Starting at the line that has "camera: 85 degrees left, 5 degrees down" and stopping after the line that has "none -> turquoise hammer [345,456,463,496]", reproduce the listing below exactly; omit everything else.

**Recorded data**
━━━━━━

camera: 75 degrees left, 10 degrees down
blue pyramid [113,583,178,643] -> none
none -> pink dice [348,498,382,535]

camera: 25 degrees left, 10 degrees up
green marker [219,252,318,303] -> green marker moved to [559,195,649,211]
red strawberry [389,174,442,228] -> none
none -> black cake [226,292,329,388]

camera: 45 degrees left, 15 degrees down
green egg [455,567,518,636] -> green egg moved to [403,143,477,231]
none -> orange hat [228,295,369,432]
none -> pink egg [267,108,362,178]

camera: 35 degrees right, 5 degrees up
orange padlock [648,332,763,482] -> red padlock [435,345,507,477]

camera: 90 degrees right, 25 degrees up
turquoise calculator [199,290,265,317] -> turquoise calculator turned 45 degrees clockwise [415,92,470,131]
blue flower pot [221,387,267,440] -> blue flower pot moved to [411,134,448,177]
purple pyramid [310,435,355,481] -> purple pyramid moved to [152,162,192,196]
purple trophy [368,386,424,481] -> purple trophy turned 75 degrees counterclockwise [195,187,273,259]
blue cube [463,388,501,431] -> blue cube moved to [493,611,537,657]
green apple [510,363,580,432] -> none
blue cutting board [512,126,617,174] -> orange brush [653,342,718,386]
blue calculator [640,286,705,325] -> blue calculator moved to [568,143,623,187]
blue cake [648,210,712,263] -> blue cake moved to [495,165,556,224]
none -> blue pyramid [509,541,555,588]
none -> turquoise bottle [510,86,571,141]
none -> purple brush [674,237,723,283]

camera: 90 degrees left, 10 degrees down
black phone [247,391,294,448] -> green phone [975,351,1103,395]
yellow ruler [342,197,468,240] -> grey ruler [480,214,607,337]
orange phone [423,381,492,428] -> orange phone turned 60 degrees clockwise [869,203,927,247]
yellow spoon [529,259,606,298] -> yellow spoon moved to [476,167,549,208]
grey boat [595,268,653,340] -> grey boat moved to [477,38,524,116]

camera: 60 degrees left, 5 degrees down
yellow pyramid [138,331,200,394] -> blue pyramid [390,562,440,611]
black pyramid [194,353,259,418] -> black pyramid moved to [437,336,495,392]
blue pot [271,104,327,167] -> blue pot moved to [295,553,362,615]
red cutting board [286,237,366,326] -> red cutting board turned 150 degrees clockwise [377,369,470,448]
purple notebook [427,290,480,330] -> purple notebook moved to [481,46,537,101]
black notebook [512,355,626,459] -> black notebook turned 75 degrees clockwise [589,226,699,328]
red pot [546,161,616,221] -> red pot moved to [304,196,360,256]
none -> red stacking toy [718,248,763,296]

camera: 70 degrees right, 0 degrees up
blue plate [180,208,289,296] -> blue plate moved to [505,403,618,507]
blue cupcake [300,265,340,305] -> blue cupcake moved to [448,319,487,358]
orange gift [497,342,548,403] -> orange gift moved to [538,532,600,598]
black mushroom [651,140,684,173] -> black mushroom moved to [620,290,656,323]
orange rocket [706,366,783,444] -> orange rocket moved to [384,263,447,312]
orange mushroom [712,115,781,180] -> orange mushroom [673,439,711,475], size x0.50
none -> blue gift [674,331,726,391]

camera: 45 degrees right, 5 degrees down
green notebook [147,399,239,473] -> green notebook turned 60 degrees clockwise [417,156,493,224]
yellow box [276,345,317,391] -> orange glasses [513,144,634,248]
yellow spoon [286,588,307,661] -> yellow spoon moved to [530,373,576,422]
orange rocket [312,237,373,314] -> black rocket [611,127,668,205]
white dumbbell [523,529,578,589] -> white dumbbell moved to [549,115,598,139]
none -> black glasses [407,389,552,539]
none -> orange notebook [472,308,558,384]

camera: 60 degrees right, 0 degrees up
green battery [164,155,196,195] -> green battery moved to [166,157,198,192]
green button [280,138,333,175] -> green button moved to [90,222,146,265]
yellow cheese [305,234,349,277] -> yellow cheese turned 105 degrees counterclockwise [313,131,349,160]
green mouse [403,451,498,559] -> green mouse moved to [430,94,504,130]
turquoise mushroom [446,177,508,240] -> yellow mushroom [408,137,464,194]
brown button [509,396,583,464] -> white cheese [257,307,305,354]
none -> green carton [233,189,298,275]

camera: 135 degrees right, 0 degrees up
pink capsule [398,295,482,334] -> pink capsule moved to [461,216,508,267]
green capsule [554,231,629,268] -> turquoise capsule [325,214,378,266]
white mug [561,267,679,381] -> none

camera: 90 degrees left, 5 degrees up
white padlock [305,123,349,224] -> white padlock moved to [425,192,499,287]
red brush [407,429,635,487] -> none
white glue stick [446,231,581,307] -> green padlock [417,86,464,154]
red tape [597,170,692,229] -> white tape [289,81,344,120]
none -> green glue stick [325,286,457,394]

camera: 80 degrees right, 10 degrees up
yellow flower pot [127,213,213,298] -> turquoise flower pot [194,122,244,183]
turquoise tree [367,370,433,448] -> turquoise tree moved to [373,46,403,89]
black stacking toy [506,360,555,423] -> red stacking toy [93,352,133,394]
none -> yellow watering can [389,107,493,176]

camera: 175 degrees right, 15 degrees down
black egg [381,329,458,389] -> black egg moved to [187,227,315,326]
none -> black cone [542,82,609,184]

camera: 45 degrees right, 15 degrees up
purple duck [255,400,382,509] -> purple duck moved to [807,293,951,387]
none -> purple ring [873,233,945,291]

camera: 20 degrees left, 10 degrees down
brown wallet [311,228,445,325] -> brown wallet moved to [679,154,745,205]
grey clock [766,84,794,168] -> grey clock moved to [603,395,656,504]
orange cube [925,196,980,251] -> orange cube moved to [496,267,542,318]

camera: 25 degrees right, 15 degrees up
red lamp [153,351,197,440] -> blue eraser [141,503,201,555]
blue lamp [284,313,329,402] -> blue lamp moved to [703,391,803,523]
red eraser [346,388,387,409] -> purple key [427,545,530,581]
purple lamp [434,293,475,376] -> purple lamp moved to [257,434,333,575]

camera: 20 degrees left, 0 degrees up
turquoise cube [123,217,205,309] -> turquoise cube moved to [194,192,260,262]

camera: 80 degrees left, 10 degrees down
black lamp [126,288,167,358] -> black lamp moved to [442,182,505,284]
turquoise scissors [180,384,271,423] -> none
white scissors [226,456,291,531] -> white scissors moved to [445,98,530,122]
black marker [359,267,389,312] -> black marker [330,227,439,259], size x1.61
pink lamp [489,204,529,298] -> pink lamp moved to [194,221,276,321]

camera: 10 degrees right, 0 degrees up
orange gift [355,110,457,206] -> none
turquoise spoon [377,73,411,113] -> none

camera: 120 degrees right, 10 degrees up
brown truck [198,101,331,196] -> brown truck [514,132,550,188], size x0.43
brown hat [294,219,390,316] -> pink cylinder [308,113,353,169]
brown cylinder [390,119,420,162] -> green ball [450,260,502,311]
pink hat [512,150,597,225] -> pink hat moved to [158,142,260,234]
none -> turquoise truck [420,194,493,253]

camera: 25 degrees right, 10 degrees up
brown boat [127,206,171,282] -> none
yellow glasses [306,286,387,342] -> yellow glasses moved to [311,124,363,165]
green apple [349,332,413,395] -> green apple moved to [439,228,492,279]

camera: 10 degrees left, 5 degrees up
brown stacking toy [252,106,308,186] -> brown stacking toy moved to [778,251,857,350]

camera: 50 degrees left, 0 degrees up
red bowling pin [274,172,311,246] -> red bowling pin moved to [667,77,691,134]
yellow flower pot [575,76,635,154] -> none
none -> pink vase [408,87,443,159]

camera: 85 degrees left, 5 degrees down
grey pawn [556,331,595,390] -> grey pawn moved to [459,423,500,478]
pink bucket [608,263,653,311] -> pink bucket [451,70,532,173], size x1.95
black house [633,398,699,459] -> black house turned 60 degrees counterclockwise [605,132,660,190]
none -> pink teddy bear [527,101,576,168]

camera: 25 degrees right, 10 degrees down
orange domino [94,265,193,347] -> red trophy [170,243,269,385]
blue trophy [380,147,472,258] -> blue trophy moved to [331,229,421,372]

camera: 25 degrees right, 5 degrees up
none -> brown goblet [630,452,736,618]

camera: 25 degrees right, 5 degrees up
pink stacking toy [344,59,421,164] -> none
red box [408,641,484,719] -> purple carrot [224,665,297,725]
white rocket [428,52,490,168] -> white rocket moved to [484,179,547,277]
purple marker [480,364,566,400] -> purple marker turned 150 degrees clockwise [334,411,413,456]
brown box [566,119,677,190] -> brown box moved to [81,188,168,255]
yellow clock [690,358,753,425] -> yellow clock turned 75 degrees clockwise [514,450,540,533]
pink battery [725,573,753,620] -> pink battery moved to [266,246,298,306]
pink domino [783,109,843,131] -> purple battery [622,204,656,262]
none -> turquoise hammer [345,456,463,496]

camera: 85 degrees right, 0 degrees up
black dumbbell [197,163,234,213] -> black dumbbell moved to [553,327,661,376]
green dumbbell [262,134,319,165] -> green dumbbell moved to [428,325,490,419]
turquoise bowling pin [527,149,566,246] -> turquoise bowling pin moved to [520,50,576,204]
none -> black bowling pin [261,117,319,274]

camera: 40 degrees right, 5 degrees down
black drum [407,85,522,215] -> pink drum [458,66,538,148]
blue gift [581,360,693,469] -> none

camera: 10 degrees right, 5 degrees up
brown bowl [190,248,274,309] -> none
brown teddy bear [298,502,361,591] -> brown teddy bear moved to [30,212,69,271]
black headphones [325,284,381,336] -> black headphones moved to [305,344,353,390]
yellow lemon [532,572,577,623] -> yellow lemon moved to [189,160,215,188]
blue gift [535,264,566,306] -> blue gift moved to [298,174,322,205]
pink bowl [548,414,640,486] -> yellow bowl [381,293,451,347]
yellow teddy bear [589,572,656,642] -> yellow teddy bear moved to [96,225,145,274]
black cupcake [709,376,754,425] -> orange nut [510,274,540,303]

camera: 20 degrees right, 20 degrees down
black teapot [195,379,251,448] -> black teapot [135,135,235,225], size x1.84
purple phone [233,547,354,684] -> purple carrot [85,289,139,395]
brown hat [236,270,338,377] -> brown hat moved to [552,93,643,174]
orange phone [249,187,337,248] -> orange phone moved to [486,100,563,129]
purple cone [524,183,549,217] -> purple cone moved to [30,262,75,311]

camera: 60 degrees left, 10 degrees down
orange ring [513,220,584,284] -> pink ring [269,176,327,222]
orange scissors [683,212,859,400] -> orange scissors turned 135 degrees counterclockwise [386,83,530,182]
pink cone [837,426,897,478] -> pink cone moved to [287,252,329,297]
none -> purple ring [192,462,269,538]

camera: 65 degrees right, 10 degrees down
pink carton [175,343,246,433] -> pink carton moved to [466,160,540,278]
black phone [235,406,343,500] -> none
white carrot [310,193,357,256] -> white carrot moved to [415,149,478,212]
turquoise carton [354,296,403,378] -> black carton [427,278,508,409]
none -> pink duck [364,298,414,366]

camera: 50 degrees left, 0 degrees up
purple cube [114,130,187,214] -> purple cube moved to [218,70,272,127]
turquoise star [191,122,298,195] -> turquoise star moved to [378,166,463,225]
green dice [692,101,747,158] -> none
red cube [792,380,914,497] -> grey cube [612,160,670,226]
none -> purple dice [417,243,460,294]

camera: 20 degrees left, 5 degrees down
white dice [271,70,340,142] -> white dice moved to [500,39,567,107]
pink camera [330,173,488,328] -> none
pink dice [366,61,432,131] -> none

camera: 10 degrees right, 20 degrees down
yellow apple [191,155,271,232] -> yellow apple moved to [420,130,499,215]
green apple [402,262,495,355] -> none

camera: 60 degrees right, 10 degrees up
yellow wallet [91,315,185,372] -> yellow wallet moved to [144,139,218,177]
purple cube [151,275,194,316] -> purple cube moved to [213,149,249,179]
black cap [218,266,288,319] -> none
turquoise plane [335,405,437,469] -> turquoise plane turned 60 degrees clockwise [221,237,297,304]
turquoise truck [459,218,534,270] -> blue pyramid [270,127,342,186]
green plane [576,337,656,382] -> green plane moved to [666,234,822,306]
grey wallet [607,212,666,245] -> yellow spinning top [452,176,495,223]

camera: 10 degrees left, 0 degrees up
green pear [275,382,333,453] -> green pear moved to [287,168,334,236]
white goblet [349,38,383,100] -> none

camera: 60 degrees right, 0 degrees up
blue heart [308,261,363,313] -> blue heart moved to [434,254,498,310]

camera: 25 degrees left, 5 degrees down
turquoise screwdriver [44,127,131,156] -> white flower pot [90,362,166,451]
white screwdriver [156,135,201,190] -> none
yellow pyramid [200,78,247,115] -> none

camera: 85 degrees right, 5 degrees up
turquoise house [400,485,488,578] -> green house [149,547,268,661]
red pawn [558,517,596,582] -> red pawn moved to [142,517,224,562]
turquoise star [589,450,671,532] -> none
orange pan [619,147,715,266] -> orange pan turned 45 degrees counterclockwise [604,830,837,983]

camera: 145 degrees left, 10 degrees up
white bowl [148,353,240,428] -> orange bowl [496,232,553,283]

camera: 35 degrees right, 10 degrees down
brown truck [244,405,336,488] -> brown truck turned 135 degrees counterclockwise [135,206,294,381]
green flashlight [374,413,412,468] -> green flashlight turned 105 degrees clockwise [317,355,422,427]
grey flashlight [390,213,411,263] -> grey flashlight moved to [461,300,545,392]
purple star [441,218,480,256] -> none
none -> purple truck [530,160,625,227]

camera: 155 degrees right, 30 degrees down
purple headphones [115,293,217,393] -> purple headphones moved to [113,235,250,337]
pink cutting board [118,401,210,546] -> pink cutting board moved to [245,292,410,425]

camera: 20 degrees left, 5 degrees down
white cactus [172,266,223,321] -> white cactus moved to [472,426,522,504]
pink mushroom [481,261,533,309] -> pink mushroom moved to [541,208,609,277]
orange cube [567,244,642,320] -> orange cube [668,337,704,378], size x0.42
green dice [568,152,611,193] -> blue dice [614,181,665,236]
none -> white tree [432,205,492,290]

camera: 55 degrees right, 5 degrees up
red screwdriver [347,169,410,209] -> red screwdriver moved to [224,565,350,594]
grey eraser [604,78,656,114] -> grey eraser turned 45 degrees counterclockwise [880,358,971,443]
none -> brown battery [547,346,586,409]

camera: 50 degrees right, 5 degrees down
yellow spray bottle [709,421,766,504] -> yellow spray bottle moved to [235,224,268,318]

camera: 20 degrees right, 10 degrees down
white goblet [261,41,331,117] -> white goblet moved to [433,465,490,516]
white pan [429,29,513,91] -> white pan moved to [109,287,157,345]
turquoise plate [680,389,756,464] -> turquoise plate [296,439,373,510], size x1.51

━━━━━━

**Task result**
camera: 85 degrees left, 5 degrees down
grey pawn [556,331,595,390] -> grey pawn moved to [459,423,500,478]
pink bucket [608,263,653,311] -> pink bucket [451,70,532,173], size x1.95
black house [633,398,699,459] -> black house turned 60 degrees counterclockwise [605,132,660,190]
none -> pink teddy bear [527,101,576,168]

camera: 25 degrees right, 10 degrees down
orange domino [94,265,193,347] -> red trophy [170,243,269,385]
blue trophy [380,147,472,258] -> blue trophy moved to [331,229,421,372]

camera: 25 degrees right, 5 degrees up
none -> brown goblet [630,452,736,618]

camera: 25 degrees right, 5 degrees up
pink stacking toy [344,59,421,164] -> none
red box [408,641,484,719] -> purple carrot [224,665,297,725]
white rocket [428,52,490,168] -> white rocket moved to [484,179,547,277]
purple marker [480,364,566,400] -> purple marker turned 150 degrees clockwise [334,411,413,456]
brown box [566,119,677,190] -> brown box moved to [81,188,168,255]
yellow clock [690,358,753,425] -> yellow clock turned 75 degrees clockwise [514,450,540,533]
pink battery [725,573,753,620] -> pink battery moved to [266,246,298,306]
pink domino [783,109,843,131] -> purple battery [622,204,656,262]
none -> turquoise hammer [345,456,463,496]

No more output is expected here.